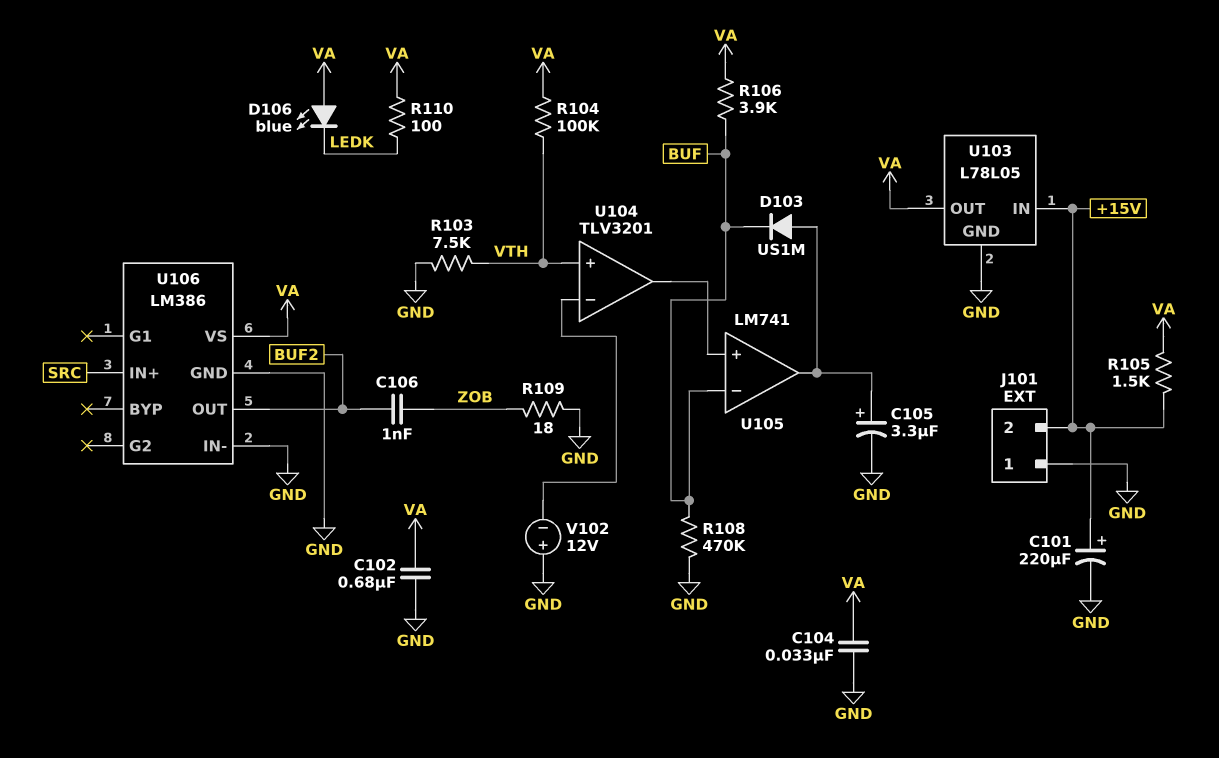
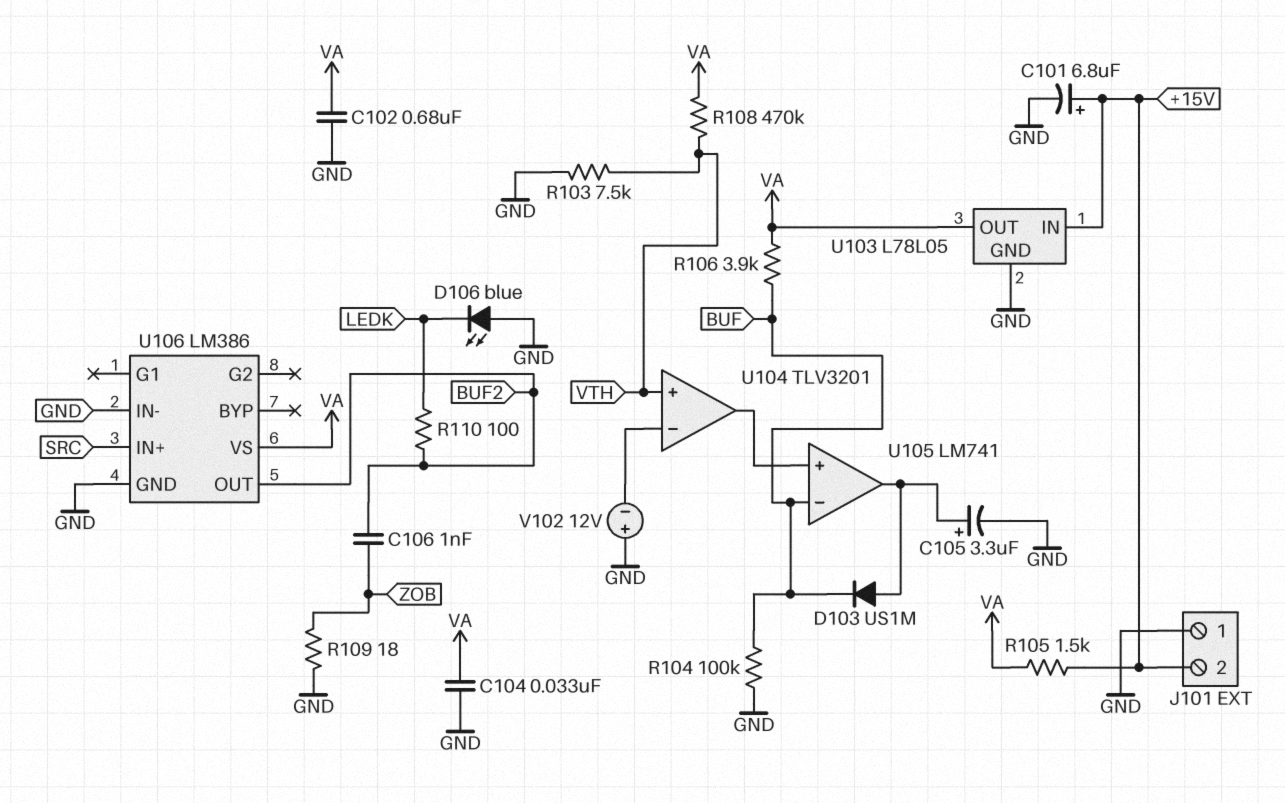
C101: 220uF (plus +15V, minus GND) -> 6.8uF (plus +15V, minus GND)
D106: LED blue (A VA, K LEDK) -> LED blue (A GND, K LEDK)
R104: 100k (VA, VTH) -> 100k (BUF, GND)
R108: 470k (BUF, GND) -> 470k (VA, VTH)
R110: 100 (LEDK, VA) -> 100 (BUF2, LEDK)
════════════════════
Your objective. Every line of the data above should be repeated exactly. Omit the pictures.

Solved problem.
C101: 220uF (plus +15V, minus GND) -> 6.8uF (plus +15V, minus GND)
D106: LED blue (A VA, K LEDK) -> LED blue (A GND, K LEDK)
R104: 100k (VA, VTH) -> 100k (BUF, GND)
R108: 470k (BUF, GND) -> 470k (VA, VTH)
R110: 100 (LEDK, VA) -> 100 (BUF2, LEDK)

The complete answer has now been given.